* _WORK ORDER_:
The full listing, copied exactly, is the required output.

BEGIN

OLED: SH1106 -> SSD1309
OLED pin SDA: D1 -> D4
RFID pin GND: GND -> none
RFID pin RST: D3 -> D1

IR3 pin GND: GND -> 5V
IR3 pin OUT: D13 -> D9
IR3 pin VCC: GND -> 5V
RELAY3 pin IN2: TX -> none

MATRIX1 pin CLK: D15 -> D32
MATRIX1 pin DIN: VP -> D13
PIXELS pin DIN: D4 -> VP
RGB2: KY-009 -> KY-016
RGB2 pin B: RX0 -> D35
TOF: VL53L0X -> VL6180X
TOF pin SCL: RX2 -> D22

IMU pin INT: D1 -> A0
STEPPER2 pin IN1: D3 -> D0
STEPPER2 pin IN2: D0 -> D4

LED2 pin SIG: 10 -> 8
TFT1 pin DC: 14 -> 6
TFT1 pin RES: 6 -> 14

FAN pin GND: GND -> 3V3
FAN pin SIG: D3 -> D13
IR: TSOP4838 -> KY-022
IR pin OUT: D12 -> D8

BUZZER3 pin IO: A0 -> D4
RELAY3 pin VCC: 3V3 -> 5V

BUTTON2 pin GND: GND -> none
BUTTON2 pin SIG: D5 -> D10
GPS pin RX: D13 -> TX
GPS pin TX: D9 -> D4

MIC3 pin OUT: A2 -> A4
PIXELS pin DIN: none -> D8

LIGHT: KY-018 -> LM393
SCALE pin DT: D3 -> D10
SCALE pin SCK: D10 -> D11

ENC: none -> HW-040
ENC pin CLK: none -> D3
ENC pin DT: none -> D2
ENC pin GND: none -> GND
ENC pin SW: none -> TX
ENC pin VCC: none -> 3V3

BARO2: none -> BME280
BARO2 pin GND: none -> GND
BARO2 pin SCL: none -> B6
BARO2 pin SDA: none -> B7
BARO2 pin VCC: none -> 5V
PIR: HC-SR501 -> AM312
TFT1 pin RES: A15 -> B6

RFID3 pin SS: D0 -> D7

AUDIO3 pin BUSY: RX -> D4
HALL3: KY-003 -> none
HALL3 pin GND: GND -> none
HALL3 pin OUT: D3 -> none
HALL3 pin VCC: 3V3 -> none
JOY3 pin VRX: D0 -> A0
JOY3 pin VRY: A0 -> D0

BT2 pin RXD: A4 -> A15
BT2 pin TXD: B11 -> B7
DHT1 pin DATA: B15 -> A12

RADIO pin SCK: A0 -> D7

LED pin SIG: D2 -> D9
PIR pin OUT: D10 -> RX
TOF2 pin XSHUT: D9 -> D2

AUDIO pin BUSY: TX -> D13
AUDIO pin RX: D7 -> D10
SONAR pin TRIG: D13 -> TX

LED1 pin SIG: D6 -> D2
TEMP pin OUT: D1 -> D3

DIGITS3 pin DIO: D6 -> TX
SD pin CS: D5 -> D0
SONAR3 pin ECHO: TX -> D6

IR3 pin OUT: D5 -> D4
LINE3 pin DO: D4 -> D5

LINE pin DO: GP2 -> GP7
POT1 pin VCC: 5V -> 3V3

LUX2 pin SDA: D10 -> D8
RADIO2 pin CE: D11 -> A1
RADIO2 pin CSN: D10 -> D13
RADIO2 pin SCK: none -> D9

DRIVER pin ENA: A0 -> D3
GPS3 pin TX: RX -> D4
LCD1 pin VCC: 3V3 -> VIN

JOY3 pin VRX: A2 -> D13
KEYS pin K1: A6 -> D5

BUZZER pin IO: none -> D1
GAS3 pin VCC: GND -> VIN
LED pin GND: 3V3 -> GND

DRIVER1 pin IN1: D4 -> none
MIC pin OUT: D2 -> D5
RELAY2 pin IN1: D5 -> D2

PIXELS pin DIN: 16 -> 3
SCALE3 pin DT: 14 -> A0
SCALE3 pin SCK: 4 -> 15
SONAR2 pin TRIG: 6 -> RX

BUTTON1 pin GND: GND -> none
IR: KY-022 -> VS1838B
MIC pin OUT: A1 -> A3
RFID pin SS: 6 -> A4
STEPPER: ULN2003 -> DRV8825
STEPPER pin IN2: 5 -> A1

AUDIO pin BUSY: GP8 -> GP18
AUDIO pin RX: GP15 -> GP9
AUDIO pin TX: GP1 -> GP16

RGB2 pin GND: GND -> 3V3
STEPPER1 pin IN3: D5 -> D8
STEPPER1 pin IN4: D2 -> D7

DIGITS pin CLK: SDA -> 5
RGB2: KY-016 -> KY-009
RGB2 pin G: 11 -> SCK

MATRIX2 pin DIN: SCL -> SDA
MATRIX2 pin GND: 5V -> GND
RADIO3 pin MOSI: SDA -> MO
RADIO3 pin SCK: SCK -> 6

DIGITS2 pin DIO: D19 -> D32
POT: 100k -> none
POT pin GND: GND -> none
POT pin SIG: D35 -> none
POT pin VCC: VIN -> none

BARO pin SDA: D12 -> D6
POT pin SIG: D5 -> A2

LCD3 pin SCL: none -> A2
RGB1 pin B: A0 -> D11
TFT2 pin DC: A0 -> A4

END

* _WRITTEN RESPONSE_:
OLED: SH1106 -> SSD1309
OLED pin SDA: D1 -> D4
RFID pin GND: GND -> none
RFID pin RST: D3 -> D1

IR3 pin GND: GND -> 5V
IR3 pin OUT: D13 -> D9
IR3 pin VCC: GND -> 5V
RELAY3 pin IN2: TX -> none

MATRIX1 pin CLK: D15 -> D32
MATRIX1 pin DIN: VP -> D13
PIXELS pin DIN: D4 -> VP
RGB2: KY-009 -> KY-016
RGB2 pin B: RX0 -> D35
TOF: VL53L0X -> VL6180X
TOF pin SCL: RX2 -> D22

IMU pin INT: D1 -> A0
STEPPER2 pin IN1: D3 -> D0
STEPPER2 pin IN2: D0 -> D4

LED2 pin SIG: 10 -> 8
TFT1 pin DC: 14 -> 6
TFT1 pin RES: 6 -> 14

FAN pin GND: GND -> 3V3
FAN pin SIG: D3 -> D13
IR: TSOP4838 -> KY-022
IR pin OUT: D12 -> D8

BUZZER3 pin IO: A0 -> D4
RELAY3 pin VCC: 3V3 -> 5V

BUTTON2 pin GND: GND -> none
BUTTON2 pin SIG: D5 -> D10
GPS pin RX: D13 -> TX
GPS pin TX: D9 -> D4

MIC3 pin OUT: A2 -> A4
PIXELS pin DIN: none -> D8

LIGHT: KY-018 -> LM393
SCALE pin DT: D3 -> D10
SCALE pin SCK: D10 -> D11

ENC: none -> HW-040
ENC pin CLK: none -> D3
ENC pin DT: none -> D2
ENC pin GND: none -> GND
ENC pin SW: none -> TX
ENC pin VCC: none -> 3V3

BARO2: none -> BME280
BARO2 pin GND: none -> GND
BARO2 pin SCL: none -> B6
BARO2 pin SDA: none -> B7
BARO2 pin VCC: none -> 5V
PIR: HC-SR501 -> AM312
TFT1 pin RES: A15 -> B6

RFID3 pin SS: D0 -> D7

AUDIO3 pin BUSY: RX -> D4
HALL3: KY-003 -> none
HALL3 pin GND: GND -> none
HALL3 pin OUT: D3 -> none
HALL3 pin VCC: 3V3 -> none
JOY3 pin VRX: D0 -> A0
JOY3 pin VRY: A0 -> D0

BT2 pin RXD: A4 -> A15
BT2 pin TXD: B11 -> B7
DHT1 pin DATA: B15 -> A12

RADIO pin SCK: A0 -> D7

LED pin SIG: D2 -> D9
PIR pin OUT: D10 -> RX
TOF2 pin XSHUT: D9 -> D2

AUDIO pin BUSY: TX -> D13
AUDIO pin RX: D7 -> D10
SONAR pin TRIG: D13 -> TX

LED1 pin SIG: D6 -> D2
TEMP pin OUT: D1 -> D3

DIGITS3 pin DIO: D6 -> TX
SD pin CS: D5 -> D0
SONAR3 pin ECHO: TX -> D6

IR3 pin OUT: D5 -> D4
LINE3 pin DO: D4 -> D5

LINE pin DO: GP2 -> GP7
POT1 pin VCC: 5V -> 3V3

LUX2 pin SDA: D10 -> D8
RADIO2 pin CE: D11 -> A1
RADIO2 pin CSN: D10 -> D13
RADIO2 pin SCK: none -> D9

DRIVER pin ENA: A0 -> D3
GPS3 pin TX: RX -> D4
LCD1 pin VCC: 3V3 -> VIN

JOY3 pin VRX: A2 -> D13
KEYS pin K1: A6 -> D5

BUZZER pin IO: none -> D1
GAS3 pin VCC: GND -> VIN
LED pin GND: 3V3 -> GND

DRIVER1 pin IN1: D4 -> none
MIC pin OUT: D2 -> D5
RELAY2 pin IN1: D5 -> D2

PIXELS pin DIN: 16 -> 3
SCALE3 pin DT: 14 -> A0
SCALE3 pin SCK: 4 -> 15
SONAR2 pin TRIG: 6 -> RX

BUTTON1 pin GND: GND -> none
IR: KY-022 -> VS1838B
MIC pin OUT: A1 -> A3
RFID pin SS: 6 -> A4
STEPPER: ULN2003 -> DRV8825
STEPPER pin IN2: 5 -> A1

AUDIO pin BUSY: GP8 -> GP18
AUDIO pin RX: GP15 -> GP9
AUDIO pin TX: GP1 -> GP16

RGB2 pin GND: GND -> 3V3
STEPPER1 pin IN3: D5 -> D8
STEPPER1 pin IN4: D2 -> D7

DIGITS pin CLK: SDA -> 5
RGB2: KY-016 -> KY-009
RGB2 pin G: 11 -> SCK

MATRIX2 pin DIN: SCL -> SDA
MATRIX2 pin GND: 5V -> GND
RADIO3 pin MOSI: SDA -> MO
RADIO3 pin SCK: SCK -> 6

DIGITS2 pin DIO: D19 -> D32
POT: 100k -> none
POT pin GND: GND -> none
POT pin SIG: D35 -> none
POT pin VCC: VIN -> none

BARO pin SDA: D12 -> D6
POT pin SIG: D5 -> A2

LCD3 pin SCL: none -> A2
RGB1 pin B: A0 -> D11
TFT2 pin DC: A0 -> A4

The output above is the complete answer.